- _Dataset extract_

+ + + +

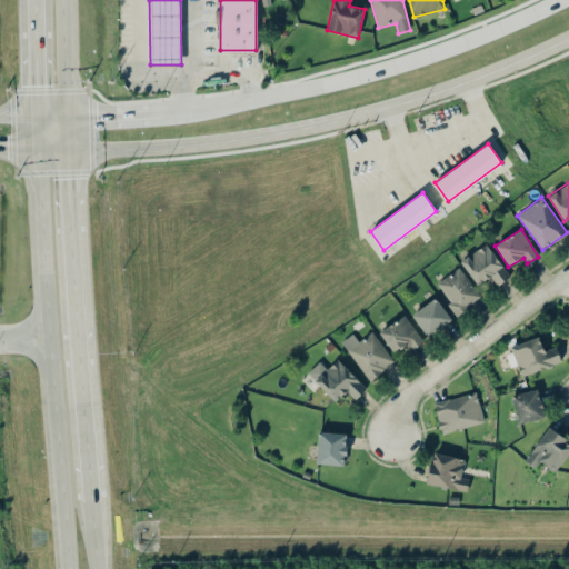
[(460,262),(477,286),(490,276),(497,286),(510,277),(486,243),(460,262)]
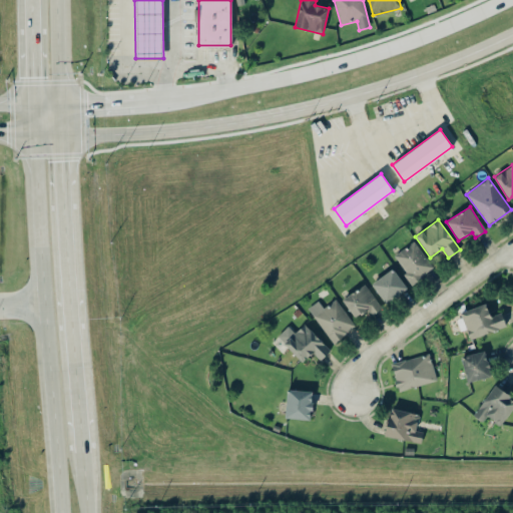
[(412,284),(434,269),(414,240),(393,255),(412,284)]
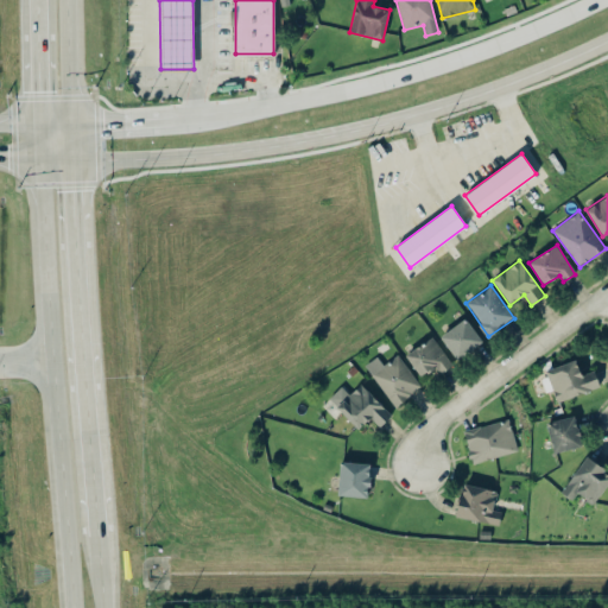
[(482,342),(466,318),(439,336),(457,360),(482,342)]
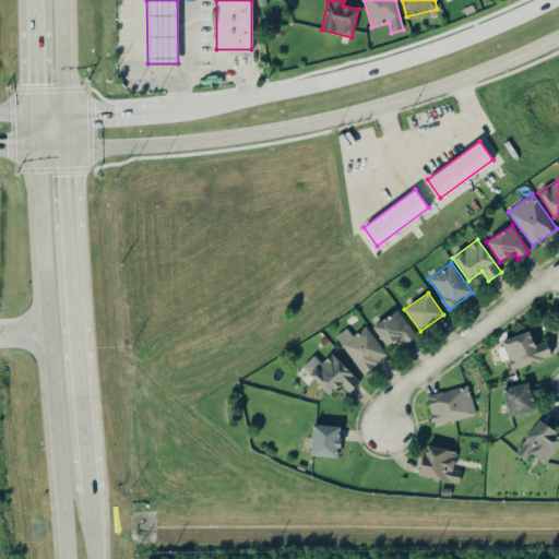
[(415,337),(401,310),(373,325),(385,346),(401,339),(403,344),(415,337)]
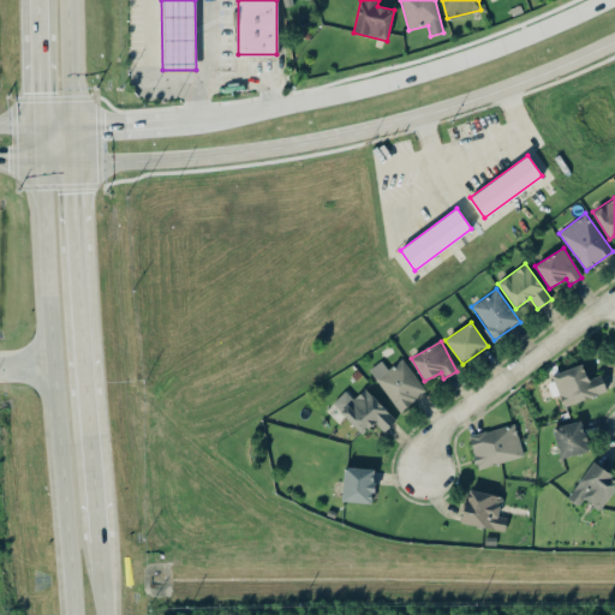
[(388,369),(381,360),(369,370),(400,411),(427,390),(401,358),(388,369)]
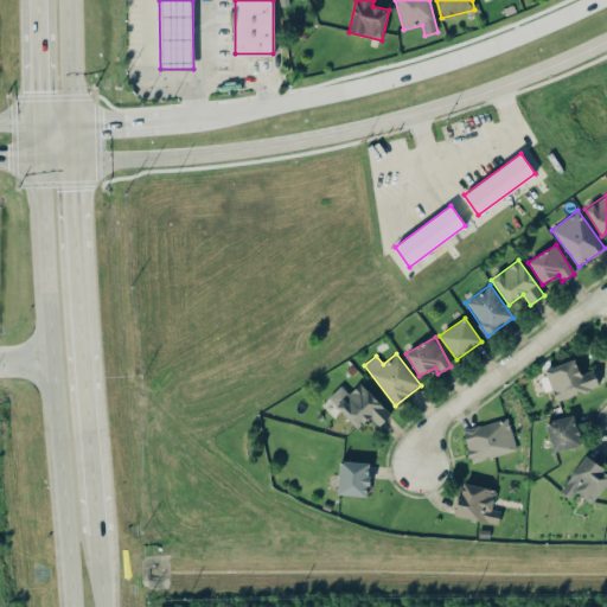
[(555,401),(599,388),(593,370),(580,375),(575,359),(544,369),(555,401)]
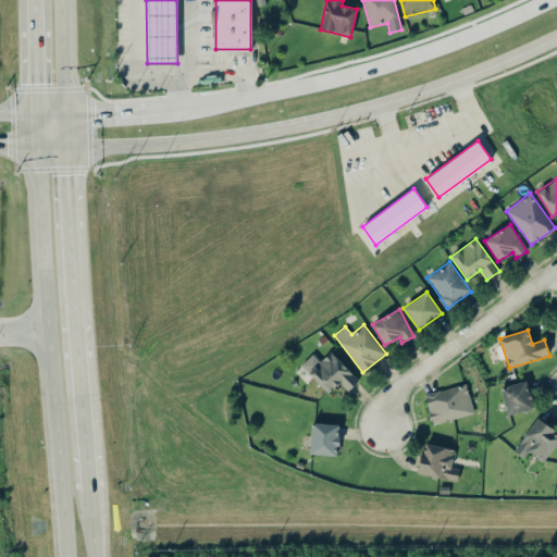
[(312,354),(301,364),(327,394),(339,383),(347,392),(358,381),(331,350),(320,361),(312,354)]
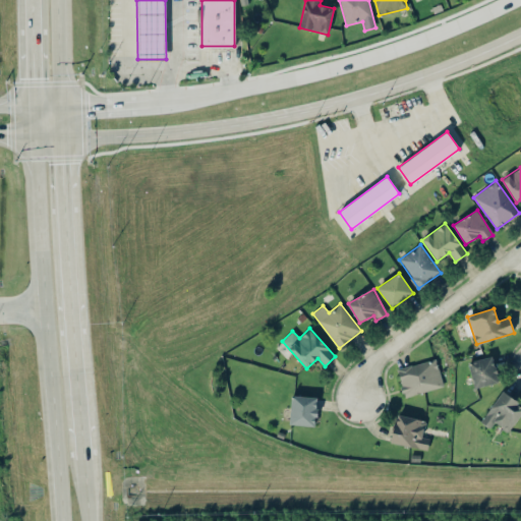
[(474,388),(499,382),(493,356),(468,362),(474,388)]
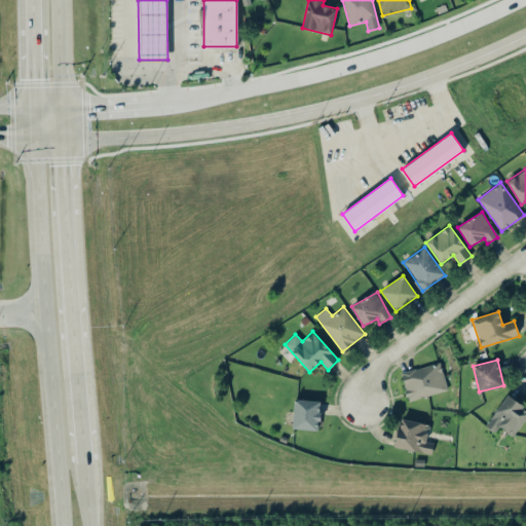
[(401,372),(408,401),(447,391),(441,363),(401,372)]
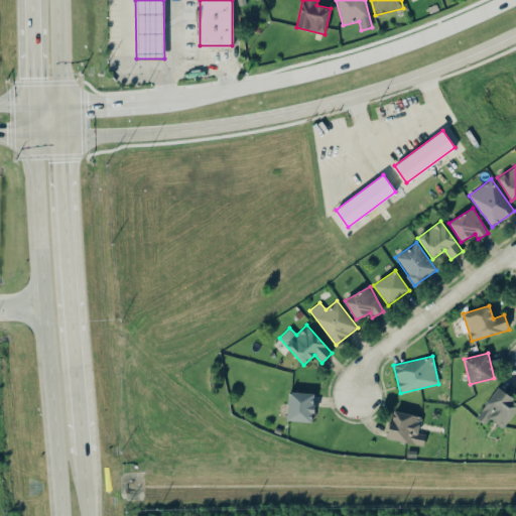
[(485,424),(490,418),(503,428),(515,410),(515,400),(498,387),(476,417),(485,424)]
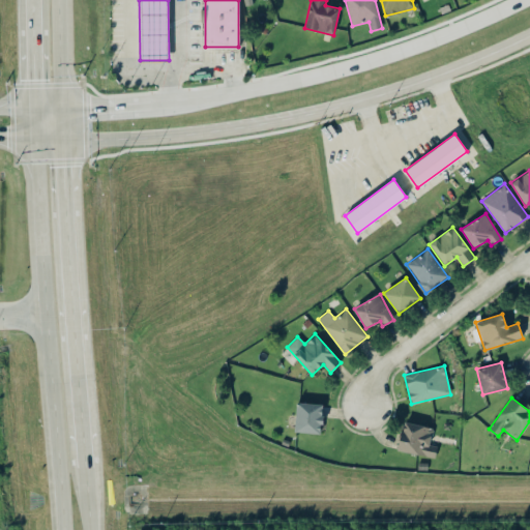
[(323,404),(296,403),(294,432),(321,434),(323,404)]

+ + + +

- _Activity_
Please retype the lines from the one that contains "[(412,284),(434,269),(414,240),(393,255),(412,284)]" through the final line of the data, both included, without any pictures.

- _Solution for this exercise_
[(412,284),(434,269),(414,240),(393,255),(412,284)]
[(482,342),(466,318),(439,336),(457,360),(482,342)]
[(415,337),(401,310),(373,325),(385,346),(401,339),(403,344),(415,337)]
[(388,369),(381,360),(369,370),(400,411),(427,390),(401,358),(388,369)]
[(555,401),(599,388),(593,370),(580,375),(575,359),(544,369),(555,401)]
[(312,354),(301,364),(327,394),(339,383),(347,392),(358,381),(331,350),(320,361),(312,354)]
[(474,388),(499,382),(493,356),(468,362),(474,388)]
[(401,372),(408,401),(447,391),(441,363),(401,372)]
[(485,424),(490,418),(503,428),(515,410),(515,400),(498,387),(476,417),(485,424)]
[(323,404),(296,403),(294,432),(321,434),(323,404)]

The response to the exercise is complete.